● **Provided material**
##########

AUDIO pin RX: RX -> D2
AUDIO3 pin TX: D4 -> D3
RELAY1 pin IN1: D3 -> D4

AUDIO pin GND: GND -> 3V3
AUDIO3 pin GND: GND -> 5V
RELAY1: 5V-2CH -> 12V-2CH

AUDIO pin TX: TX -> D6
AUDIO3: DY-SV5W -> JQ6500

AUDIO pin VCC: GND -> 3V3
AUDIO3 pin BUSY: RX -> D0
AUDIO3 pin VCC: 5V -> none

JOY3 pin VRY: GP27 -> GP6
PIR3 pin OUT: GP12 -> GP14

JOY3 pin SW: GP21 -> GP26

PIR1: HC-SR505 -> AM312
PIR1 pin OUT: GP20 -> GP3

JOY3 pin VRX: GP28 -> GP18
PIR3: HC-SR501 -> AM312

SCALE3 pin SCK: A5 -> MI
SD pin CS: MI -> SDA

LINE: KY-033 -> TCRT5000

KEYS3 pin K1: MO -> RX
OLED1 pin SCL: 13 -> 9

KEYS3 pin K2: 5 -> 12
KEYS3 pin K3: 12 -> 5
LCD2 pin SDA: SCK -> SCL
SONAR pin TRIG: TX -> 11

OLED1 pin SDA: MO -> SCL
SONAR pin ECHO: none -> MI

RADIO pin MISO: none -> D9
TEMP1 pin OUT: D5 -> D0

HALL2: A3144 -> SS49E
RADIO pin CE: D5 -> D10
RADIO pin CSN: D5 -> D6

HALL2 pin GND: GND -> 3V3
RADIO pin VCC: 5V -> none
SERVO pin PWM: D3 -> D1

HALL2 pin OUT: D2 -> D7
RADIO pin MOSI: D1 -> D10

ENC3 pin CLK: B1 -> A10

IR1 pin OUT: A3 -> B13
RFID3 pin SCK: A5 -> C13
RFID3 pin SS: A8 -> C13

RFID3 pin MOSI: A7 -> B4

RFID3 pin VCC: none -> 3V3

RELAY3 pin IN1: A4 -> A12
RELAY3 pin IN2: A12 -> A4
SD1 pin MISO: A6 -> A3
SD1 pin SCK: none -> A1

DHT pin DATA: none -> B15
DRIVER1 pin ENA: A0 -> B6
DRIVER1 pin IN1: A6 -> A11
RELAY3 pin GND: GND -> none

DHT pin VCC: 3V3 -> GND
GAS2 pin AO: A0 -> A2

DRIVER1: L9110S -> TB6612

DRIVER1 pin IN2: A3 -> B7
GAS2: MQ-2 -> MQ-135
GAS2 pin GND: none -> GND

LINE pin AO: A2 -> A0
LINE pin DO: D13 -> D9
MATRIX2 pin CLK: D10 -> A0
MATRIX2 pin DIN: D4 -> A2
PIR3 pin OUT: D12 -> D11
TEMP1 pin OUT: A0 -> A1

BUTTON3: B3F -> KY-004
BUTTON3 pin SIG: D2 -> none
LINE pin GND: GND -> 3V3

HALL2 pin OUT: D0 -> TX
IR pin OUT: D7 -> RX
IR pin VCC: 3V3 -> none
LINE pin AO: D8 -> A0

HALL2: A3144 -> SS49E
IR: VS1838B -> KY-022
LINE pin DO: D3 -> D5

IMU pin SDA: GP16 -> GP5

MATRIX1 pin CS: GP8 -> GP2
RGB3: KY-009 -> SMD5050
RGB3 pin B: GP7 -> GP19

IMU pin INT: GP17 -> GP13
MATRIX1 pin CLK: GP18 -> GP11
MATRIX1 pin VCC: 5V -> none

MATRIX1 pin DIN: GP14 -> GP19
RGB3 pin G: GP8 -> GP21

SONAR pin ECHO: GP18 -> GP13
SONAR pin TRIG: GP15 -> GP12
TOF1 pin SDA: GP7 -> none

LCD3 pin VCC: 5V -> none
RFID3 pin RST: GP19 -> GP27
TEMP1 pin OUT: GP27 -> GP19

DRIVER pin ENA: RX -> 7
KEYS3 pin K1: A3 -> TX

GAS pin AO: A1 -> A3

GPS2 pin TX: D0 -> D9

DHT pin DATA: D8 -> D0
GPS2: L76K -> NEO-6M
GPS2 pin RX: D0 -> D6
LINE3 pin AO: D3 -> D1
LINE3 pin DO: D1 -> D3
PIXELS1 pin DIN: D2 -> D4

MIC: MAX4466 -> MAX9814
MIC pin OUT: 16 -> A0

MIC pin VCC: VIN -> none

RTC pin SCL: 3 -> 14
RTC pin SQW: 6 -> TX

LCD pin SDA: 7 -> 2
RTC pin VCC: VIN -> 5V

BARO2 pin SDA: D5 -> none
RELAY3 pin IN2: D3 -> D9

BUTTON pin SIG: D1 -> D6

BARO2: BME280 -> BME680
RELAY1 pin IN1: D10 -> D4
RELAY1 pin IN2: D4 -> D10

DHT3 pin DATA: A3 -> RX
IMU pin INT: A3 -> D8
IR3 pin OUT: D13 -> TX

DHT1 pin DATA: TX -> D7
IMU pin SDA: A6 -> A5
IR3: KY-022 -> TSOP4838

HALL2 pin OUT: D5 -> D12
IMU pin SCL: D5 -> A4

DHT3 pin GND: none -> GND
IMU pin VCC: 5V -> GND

##########

● **To do**
This exercise calls for repeating every line of the data exactly.

● **Task solution**
AUDIO pin RX: RX -> D2
AUDIO3 pin TX: D4 -> D3
RELAY1 pin IN1: D3 -> D4

AUDIO pin GND: GND -> 3V3
AUDIO3 pin GND: GND -> 5V
RELAY1: 5V-2CH -> 12V-2CH

AUDIO pin TX: TX -> D6
AUDIO3: DY-SV5W -> JQ6500

AUDIO pin VCC: GND -> 3V3
AUDIO3 pin BUSY: RX -> D0
AUDIO3 pin VCC: 5V -> none

JOY3 pin VRY: GP27 -> GP6
PIR3 pin OUT: GP12 -> GP14

JOY3 pin SW: GP21 -> GP26

PIR1: HC-SR505 -> AM312
PIR1 pin OUT: GP20 -> GP3

JOY3 pin VRX: GP28 -> GP18
PIR3: HC-SR501 -> AM312

SCALE3 pin SCK: A5 -> MI
SD pin CS: MI -> SDA

LINE: KY-033 -> TCRT5000

KEYS3 pin K1: MO -> RX
OLED1 pin SCL: 13 -> 9

KEYS3 pin K2: 5 -> 12
KEYS3 pin K3: 12 -> 5
LCD2 pin SDA: SCK -> SCL
SONAR pin TRIG: TX -> 11

OLED1 pin SDA: MO -> SCL
SONAR pin ECHO: none -> MI

RADIO pin MISO: none -> D9
TEMP1 pin OUT: D5 -> D0

HALL2: A3144 -> SS49E
RADIO pin CE: D5 -> D10
RADIO pin CSN: D5 -> D6

HALL2 pin GND: GND -> 3V3
RADIO pin VCC: 5V -> none
SERVO pin PWM: D3 -> D1

HALL2 pin OUT: D2 -> D7
RADIO pin MOSI: D1 -> D10

ENC3 pin CLK: B1 -> A10

IR1 pin OUT: A3 -> B13
RFID3 pin SCK: A5 -> C13
RFID3 pin SS: A8 -> C13

RFID3 pin MOSI: A7 -> B4

RFID3 pin VCC: none -> 3V3

RELAY3 pin IN1: A4 -> A12
RELAY3 pin IN2: A12 -> A4
SD1 pin MISO: A6 -> A3
SD1 pin SCK: none -> A1

DHT pin DATA: none -> B15
DRIVER1 pin ENA: A0 -> B6
DRIVER1 pin IN1: A6 -> A11
RELAY3 pin GND: GND -> none

DHT pin VCC: 3V3 -> GND
GAS2 pin AO: A0 -> A2

DRIVER1: L9110S -> TB6612

DRIVER1 pin IN2: A3 -> B7
GAS2: MQ-2 -> MQ-135
GAS2 pin GND: none -> GND

LINE pin AO: A2 -> A0
LINE pin DO: D13 -> D9
MATRIX2 pin CLK: D10 -> A0
MATRIX2 pin DIN: D4 -> A2
PIR3 pin OUT: D12 -> D11
TEMP1 pin OUT: A0 -> A1

BUTTON3: B3F -> KY-004
BUTTON3 pin SIG: D2 -> none
LINE pin GND: GND -> 3V3

HALL2 pin OUT: D0 -> TX
IR pin OUT: D7 -> RX
IR pin VCC: 3V3 -> none
LINE pin AO: D8 -> A0

HALL2: A3144 -> SS49E
IR: VS1838B -> KY-022
LINE pin DO: D3 -> D5

IMU pin SDA: GP16 -> GP5

MATRIX1 pin CS: GP8 -> GP2
RGB3: KY-009 -> SMD5050
RGB3 pin B: GP7 -> GP19

IMU pin INT: GP17 -> GP13
MATRIX1 pin CLK: GP18 -> GP11
MATRIX1 pin VCC: 5V -> none

MATRIX1 pin DIN: GP14 -> GP19
RGB3 pin G: GP8 -> GP21

SONAR pin ECHO: GP18 -> GP13
SONAR pin TRIG: GP15 -> GP12
TOF1 pin SDA: GP7 -> none

LCD3 pin VCC: 5V -> none
RFID3 pin RST: GP19 -> GP27
TEMP1 pin OUT: GP27 -> GP19

DRIVER pin ENA: RX -> 7
KEYS3 pin K1: A3 -> TX

GAS pin AO: A1 -> A3

GPS2 pin TX: D0 -> D9

DHT pin DATA: D8 -> D0
GPS2: L76K -> NEO-6M
GPS2 pin RX: D0 -> D6
LINE3 pin AO: D3 -> D1
LINE3 pin DO: D1 -> D3
PIXELS1 pin DIN: D2 -> D4

MIC: MAX4466 -> MAX9814
MIC pin OUT: 16 -> A0

MIC pin VCC: VIN -> none

RTC pin SCL: 3 -> 14
RTC pin SQW: 6 -> TX

LCD pin SDA: 7 -> 2
RTC pin VCC: VIN -> 5V

BARO2 pin SDA: D5 -> none
RELAY3 pin IN2: D3 -> D9

BUTTON pin SIG: D1 -> D6

BARO2: BME280 -> BME680
RELAY1 pin IN1: D10 -> D4
RELAY1 pin IN2: D4 -> D10

DHT3 pin DATA: A3 -> RX
IMU pin INT: A3 -> D8
IR3 pin OUT: D13 -> TX

DHT1 pin DATA: TX -> D7
IMU pin SDA: A6 -> A5
IR3: KY-022 -> TSOP4838

HALL2 pin OUT: D5 -> D12
IMU pin SCL: D5 -> A4

DHT3 pin GND: none -> GND
IMU pin VCC: 5V -> GND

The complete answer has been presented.